- Brief: Repeat precisely the span of lines below that opens with the line containing "red cross: (134, 52)" and closes with the line containing "purple rectangle: (26, 62) -> (37, 63), moved", both included.

- Task data:
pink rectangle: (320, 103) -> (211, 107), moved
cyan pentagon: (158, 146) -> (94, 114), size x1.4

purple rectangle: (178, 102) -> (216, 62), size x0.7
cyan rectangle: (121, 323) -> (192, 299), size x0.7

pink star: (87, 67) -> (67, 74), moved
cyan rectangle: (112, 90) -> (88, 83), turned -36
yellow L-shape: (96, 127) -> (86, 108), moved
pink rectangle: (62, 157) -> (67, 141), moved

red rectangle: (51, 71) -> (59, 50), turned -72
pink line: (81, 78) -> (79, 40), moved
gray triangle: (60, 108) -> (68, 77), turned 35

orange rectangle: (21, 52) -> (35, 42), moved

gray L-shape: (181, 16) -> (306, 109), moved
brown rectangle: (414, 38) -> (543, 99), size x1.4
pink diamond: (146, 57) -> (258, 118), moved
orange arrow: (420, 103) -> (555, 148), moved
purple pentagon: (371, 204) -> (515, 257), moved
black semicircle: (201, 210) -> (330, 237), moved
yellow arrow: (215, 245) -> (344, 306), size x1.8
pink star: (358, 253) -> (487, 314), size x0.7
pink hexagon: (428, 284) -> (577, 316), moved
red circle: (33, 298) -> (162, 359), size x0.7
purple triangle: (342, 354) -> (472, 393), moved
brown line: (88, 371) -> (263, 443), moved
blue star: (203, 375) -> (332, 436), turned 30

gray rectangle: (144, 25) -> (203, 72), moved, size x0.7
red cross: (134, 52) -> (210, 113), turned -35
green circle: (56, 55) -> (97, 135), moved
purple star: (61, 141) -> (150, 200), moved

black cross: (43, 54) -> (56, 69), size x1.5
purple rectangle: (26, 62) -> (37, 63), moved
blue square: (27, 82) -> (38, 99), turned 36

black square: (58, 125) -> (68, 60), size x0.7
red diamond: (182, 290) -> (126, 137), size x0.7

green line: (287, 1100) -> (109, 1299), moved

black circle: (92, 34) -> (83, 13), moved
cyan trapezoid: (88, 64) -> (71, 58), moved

- Exercise answer:
red cross: (134, 52) -> (210, 113), turned -35
green circle: (56, 55) -> (97, 135), moved
purple star: (61, 141) -> (150, 200), moved

black cross: (43, 54) -> (56, 69), size x1.5
purple rectangle: (26, 62) -> (37, 63), moved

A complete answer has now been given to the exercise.